- [What is expected] The expected output is every line of the data exactly as shown, minus the images.
· · · · ·
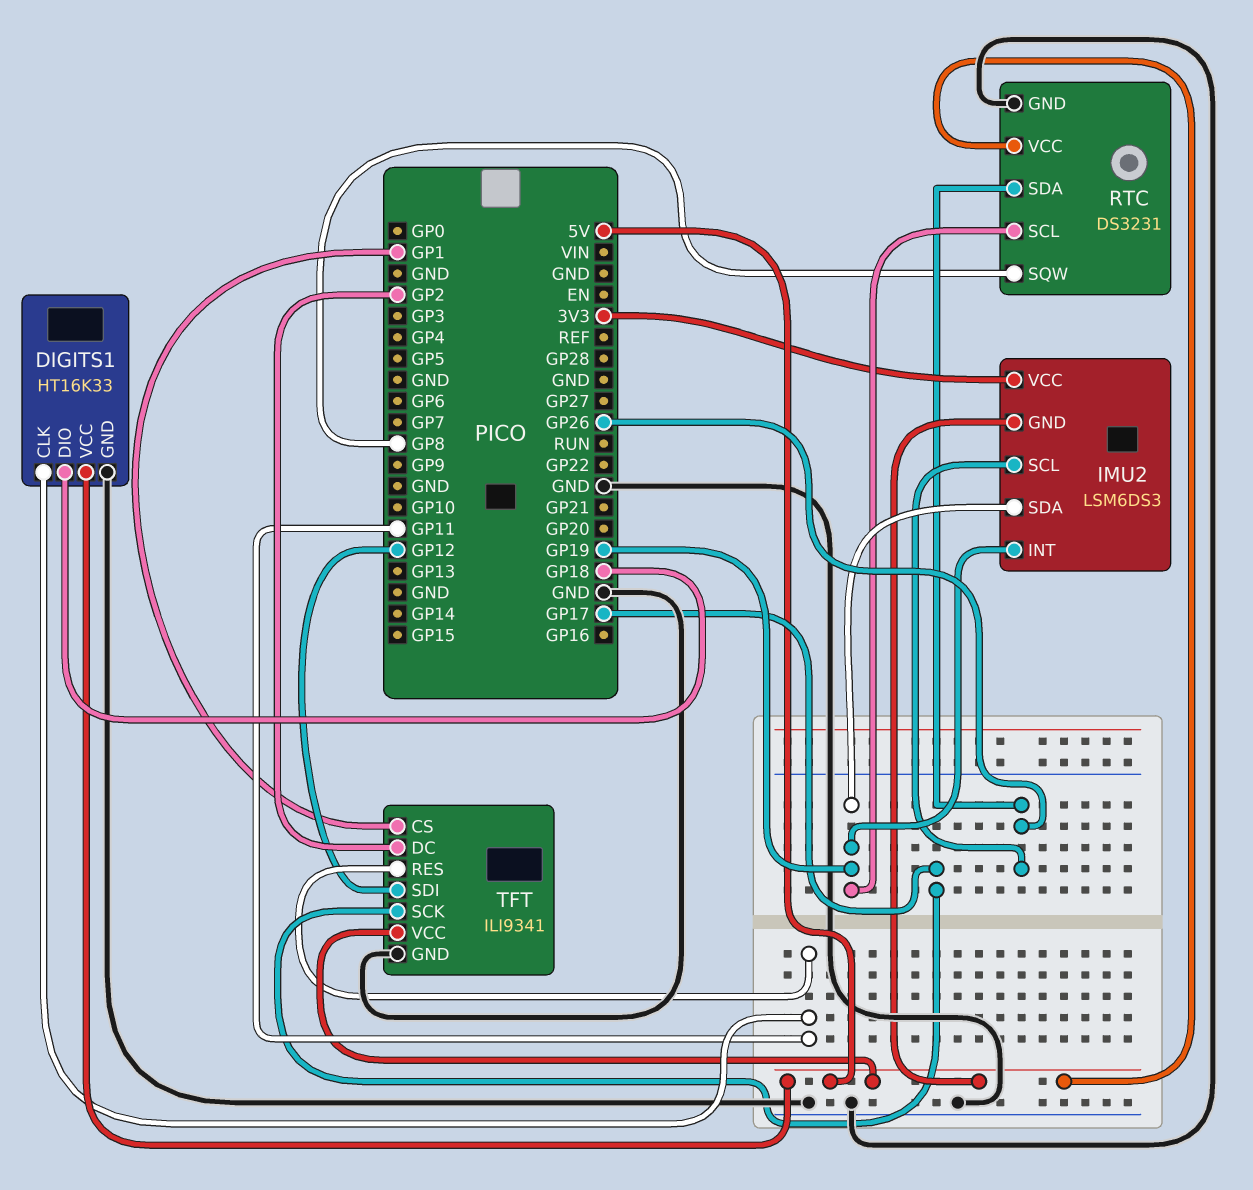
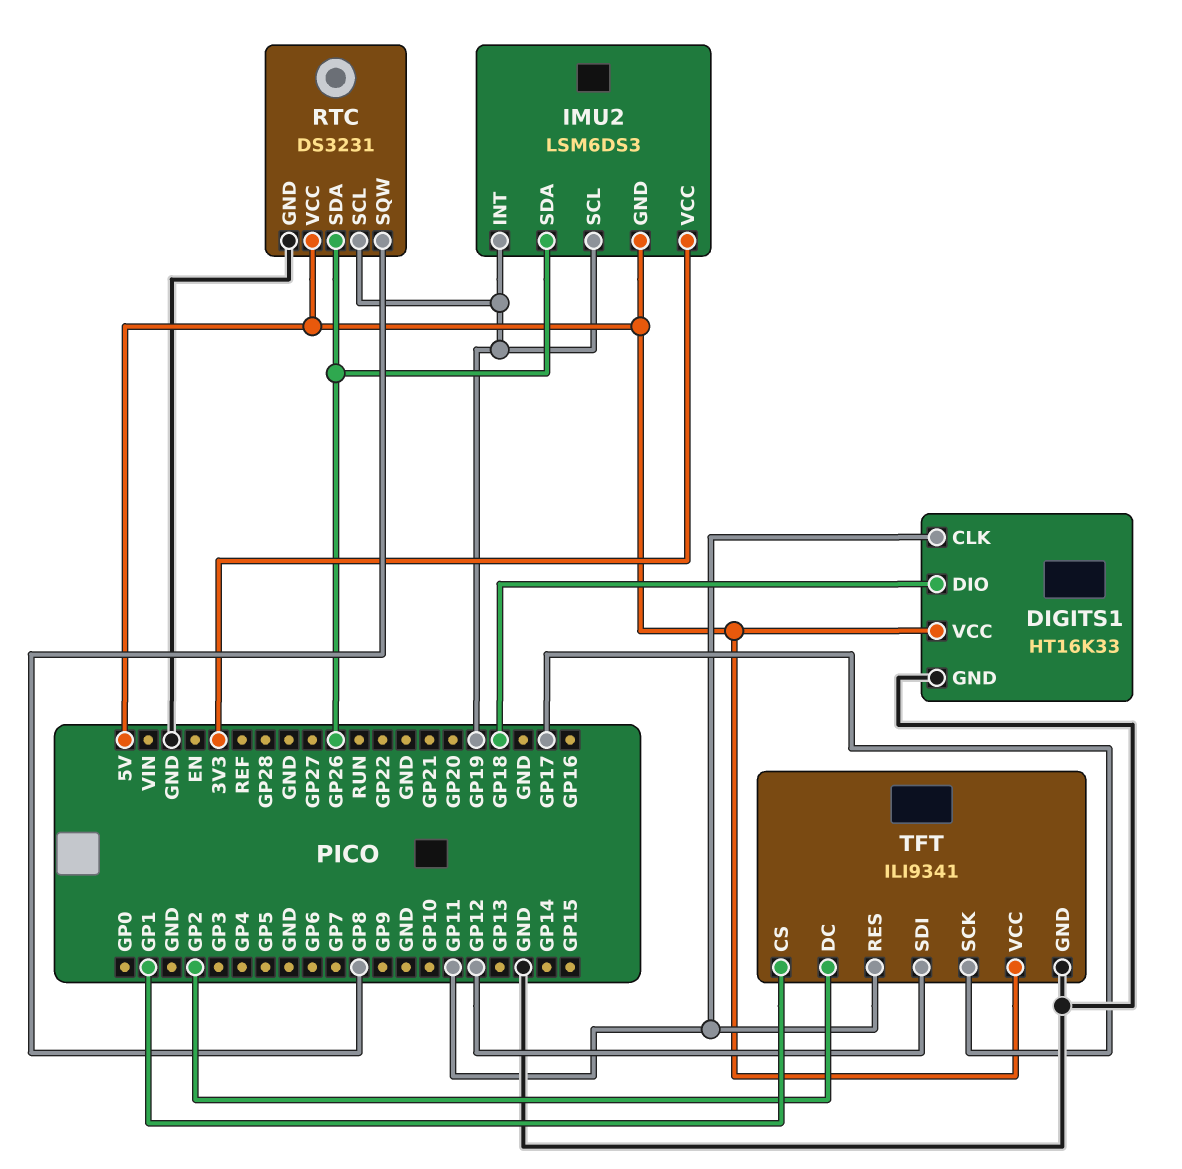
IMU2 pin SCL: GP26 -> GP19
IMU2 pin SDA: GP19 -> GP26

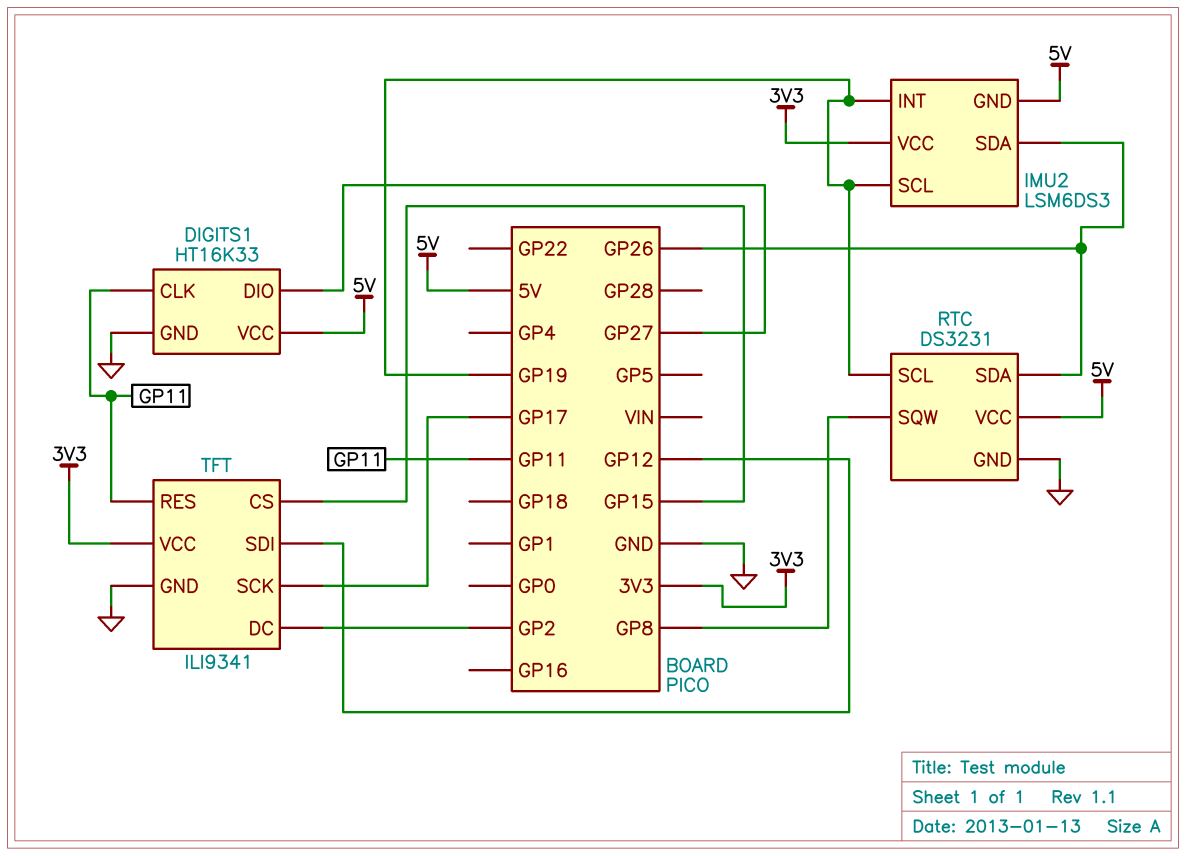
DIGITS1 pin DIO: GP18 -> GP27
TFT pin CS: GP1 -> GP15
TFT pin VCC: 5V -> 3V3

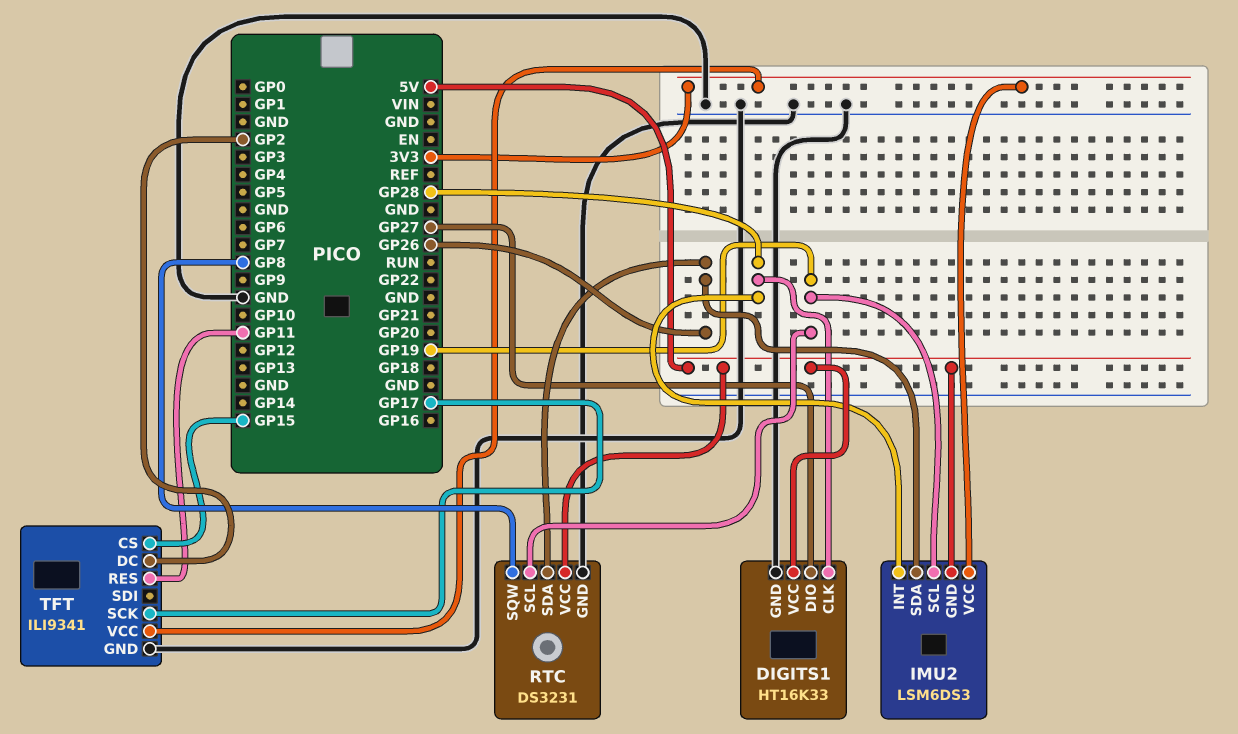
DIGITS1 pin CLK: GP11 -> GP28
IMU2 pin INT: GP19 -> GP28
TFT pin SDI: GP12 -> none

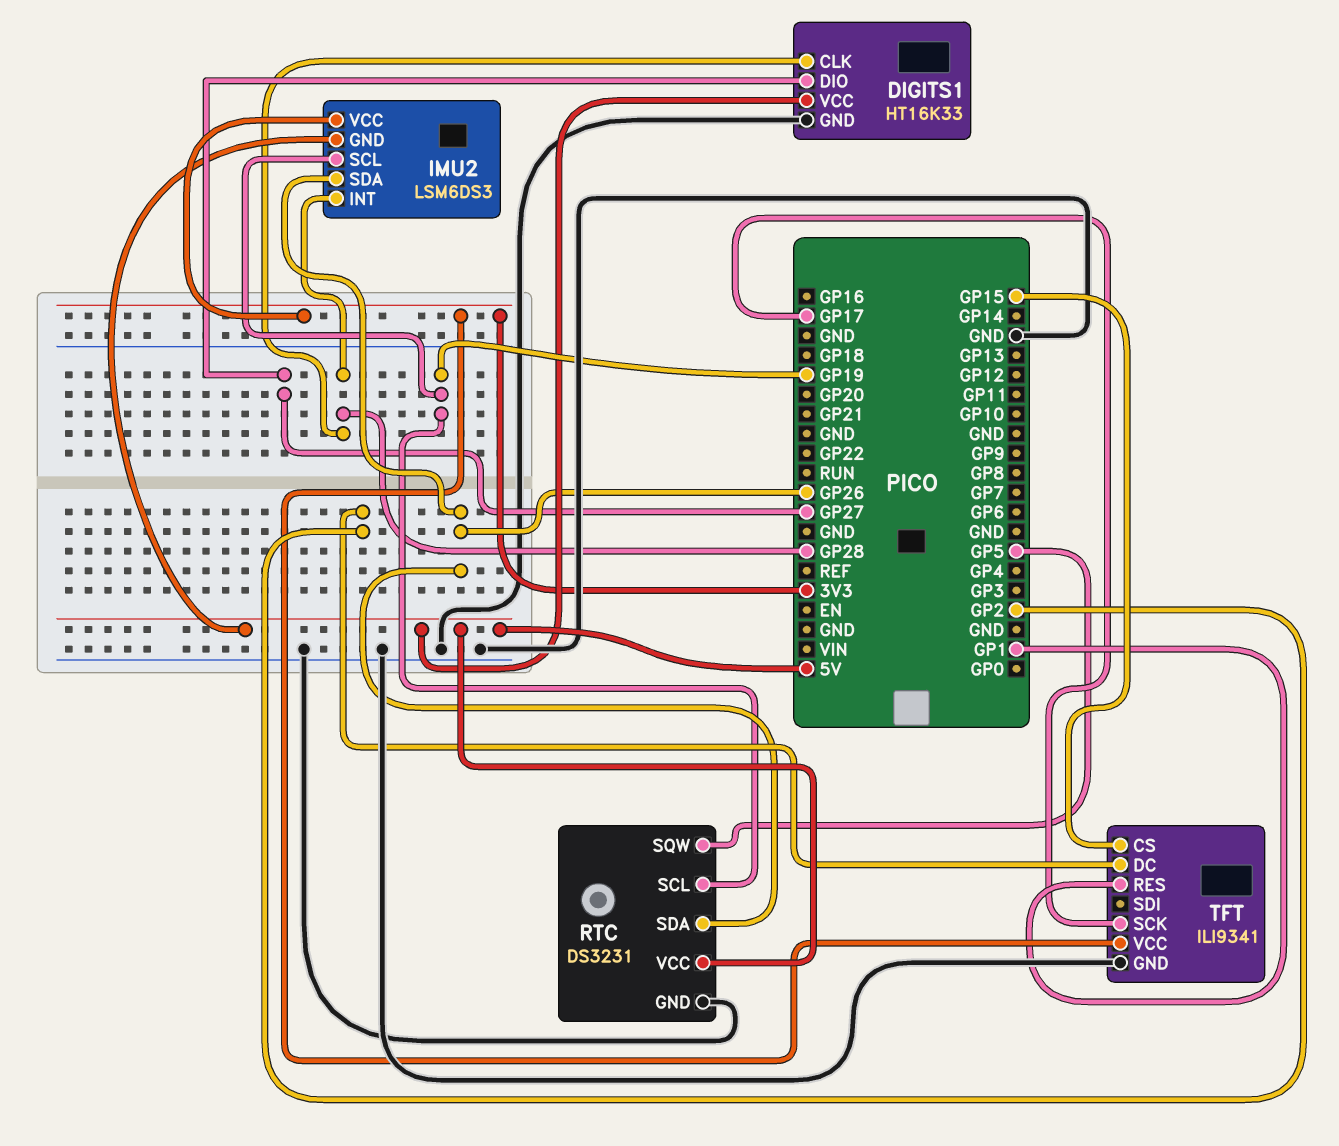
RTC pin SQW: GP8 -> GP5
TFT pin RES: GP11 -> GP1

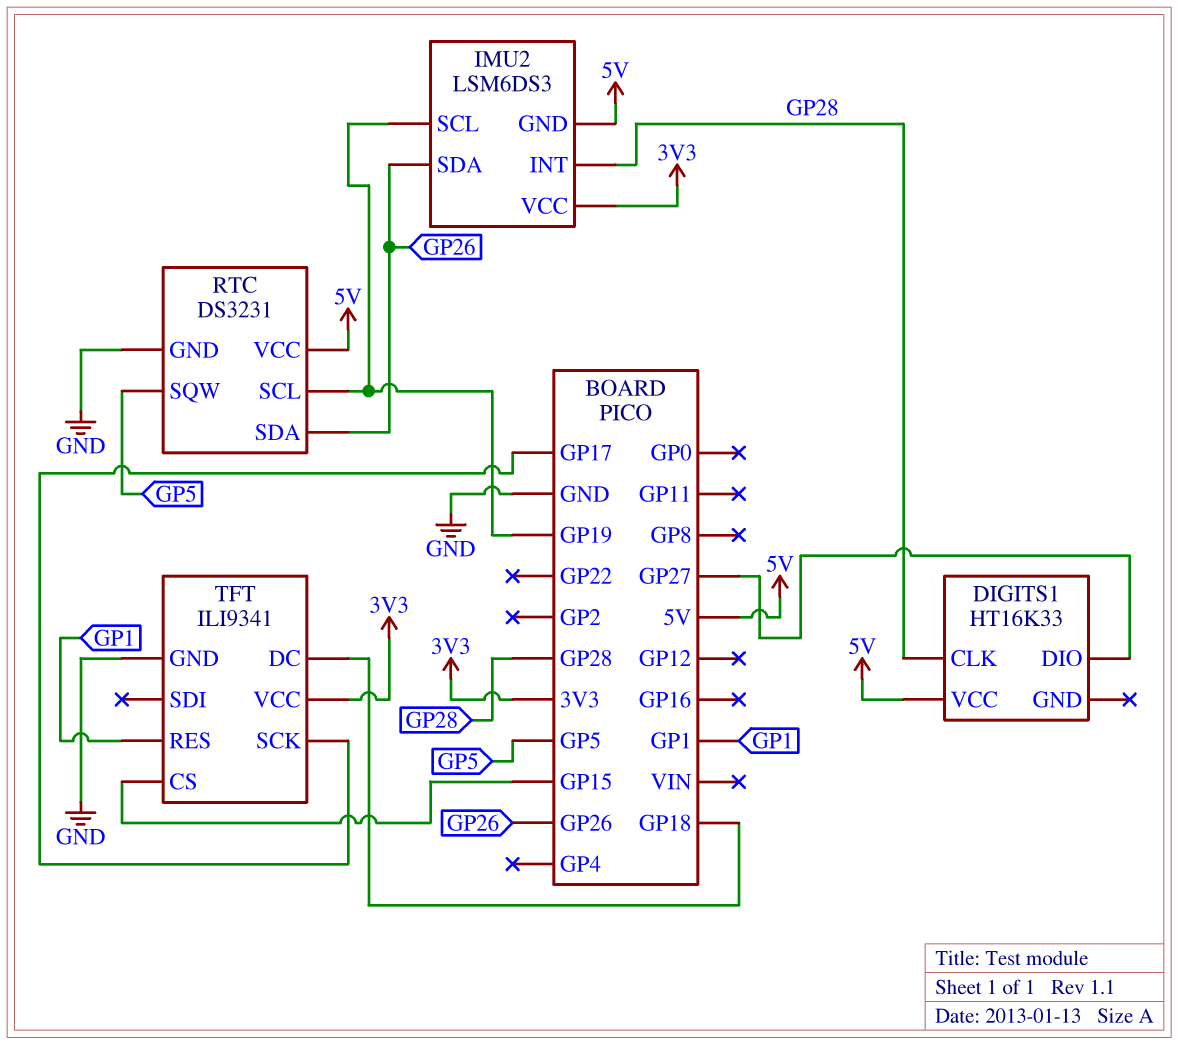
DIGITS1 pin GND: GND -> none
TFT pin DC: GP2 -> GP18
· · · · ·
- [Task solution]
IMU2 pin SCL: GP26 -> GP19
IMU2 pin SDA: GP19 -> GP26

DIGITS1 pin DIO: GP18 -> GP27
TFT pin CS: GP1 -> GP15
TFT pin VCC: 5V -> 3V3

DIGITS1 pin CLK: GP11 -> GP28
IMU2 pin INT: GP19 -> GP28
TFT pin SDI: GP12 -> none

RTC pin SQW: GP8 -> GP5
TFT pin RES: GP11 -> GP1

DIGITS1 pin GND: GND -> none
TFT pin DC: GP2 -> GP18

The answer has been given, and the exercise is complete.